_Problem statement_: Rename "silver metallic car" to "gray hatchback" everywhere in the material below, and copy the rest of the material unchanged.

Supplied information Start Marker

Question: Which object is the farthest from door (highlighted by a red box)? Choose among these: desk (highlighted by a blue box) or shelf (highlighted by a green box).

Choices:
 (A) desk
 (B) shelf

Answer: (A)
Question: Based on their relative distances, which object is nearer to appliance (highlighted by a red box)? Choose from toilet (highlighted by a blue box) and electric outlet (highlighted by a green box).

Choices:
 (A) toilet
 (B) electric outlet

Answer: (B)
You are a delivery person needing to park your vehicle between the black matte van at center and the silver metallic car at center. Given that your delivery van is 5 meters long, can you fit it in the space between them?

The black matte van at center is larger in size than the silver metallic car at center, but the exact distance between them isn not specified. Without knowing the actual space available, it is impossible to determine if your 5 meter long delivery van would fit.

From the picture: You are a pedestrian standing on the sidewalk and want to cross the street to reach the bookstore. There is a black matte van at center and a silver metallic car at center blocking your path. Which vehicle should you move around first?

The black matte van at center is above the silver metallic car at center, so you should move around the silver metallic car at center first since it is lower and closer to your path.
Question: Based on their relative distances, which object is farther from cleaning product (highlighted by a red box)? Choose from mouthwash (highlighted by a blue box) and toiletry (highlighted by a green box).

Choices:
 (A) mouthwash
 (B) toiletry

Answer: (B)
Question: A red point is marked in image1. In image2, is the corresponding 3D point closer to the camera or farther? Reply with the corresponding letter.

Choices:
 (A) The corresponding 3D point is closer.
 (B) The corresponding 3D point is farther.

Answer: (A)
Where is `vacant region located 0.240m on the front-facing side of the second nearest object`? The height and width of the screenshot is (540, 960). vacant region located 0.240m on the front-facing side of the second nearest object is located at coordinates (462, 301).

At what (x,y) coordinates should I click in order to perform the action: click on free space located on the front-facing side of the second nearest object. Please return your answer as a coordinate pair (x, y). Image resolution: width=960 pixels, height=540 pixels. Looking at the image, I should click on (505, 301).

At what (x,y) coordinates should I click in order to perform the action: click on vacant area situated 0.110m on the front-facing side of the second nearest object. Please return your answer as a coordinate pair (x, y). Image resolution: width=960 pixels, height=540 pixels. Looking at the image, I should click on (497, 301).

Supplied information End Marker

_Answer for this exercise_:
Question: Which object is the farthest from door (highlighted by a red box)? Choose among these: desk (highlighted by a blue box) or shelf (highlighted by a green box).

Choices:
 (A) desk
 (B) shelf

Answer: (A)
Question: Based on their relative distances, which object is nearer to appliance (highlighted by a red box)? Choose from toilet (highlighted by a blue box) and electric outlet (highlighted by a green box).

Choices:
 (A) toilet
 (B) electric outlet

Answer: (B)
You are a delivery person needing to park your vehicle between the black matte van at center and the gray hatchback at center. Given that your delivery van is 5 meters long, can you fit it in the space between them?

The black matte van at center is larger in size than the gray hatchback at center, but the exact distance between them isn not specified. Without knowing the actual space available, it is impossible to determine if your 5 meter long delivery van would fit.

From the picture: You are a pedestrian standing on the sidewalk and want to cross the street to reach the bookstore. There is a black matte van at center and a gray hatchback at center blocking your path. Which vehicle should you move around first?

The black matte van at center is above the gray hatchback at center, so you should move around the gray hatchback at center first since it is lower and closer to your path.
Question: Based on their relative distances, which object is farther from cleaning product (highlighted by a red box)? Choose from mouthwash (highlighted by a blue box) and toiletry (highlighted by a green box).

Choices:
 (A) mouthwash
 (B) toiletry

Answer: (B)
Question: A red point is marked in image1. In image2, is the corresponding 3D point closer to the camera or farther? Reply with the corresponding letter.

Choices:
 (A) The corresponding 3D point is closer.
 (B) The corresponding 3D point is farther.

Answer: (A)
Where is `vacant region located 0.240m on the front-facing side of the second nearest object`? The height and width of the screenshot is (540, 960). vacant region located 0.240m on the front-facing side of the second nearest object is located at coordinates (462, 301).

At what (x,y) coordinates should I click in order to perform the action: click on free space located on the front-facing side of the second nearest object. Please return your answer as a coordinate pair (x, y). Image resolution: width=960 pixels, height=540 pixels. Looking at the image, I should click on (505, 301).

At what (x,y) coordinates should I click in order to perform the action: click on vacant area situated 0.110m on the front-facing side of the second nearest object. Please return your answer as a coordinate pair (x, y). Image resolution: width=960 pixels, height=540 pixels. Looking at the image, I should click on (497, 301).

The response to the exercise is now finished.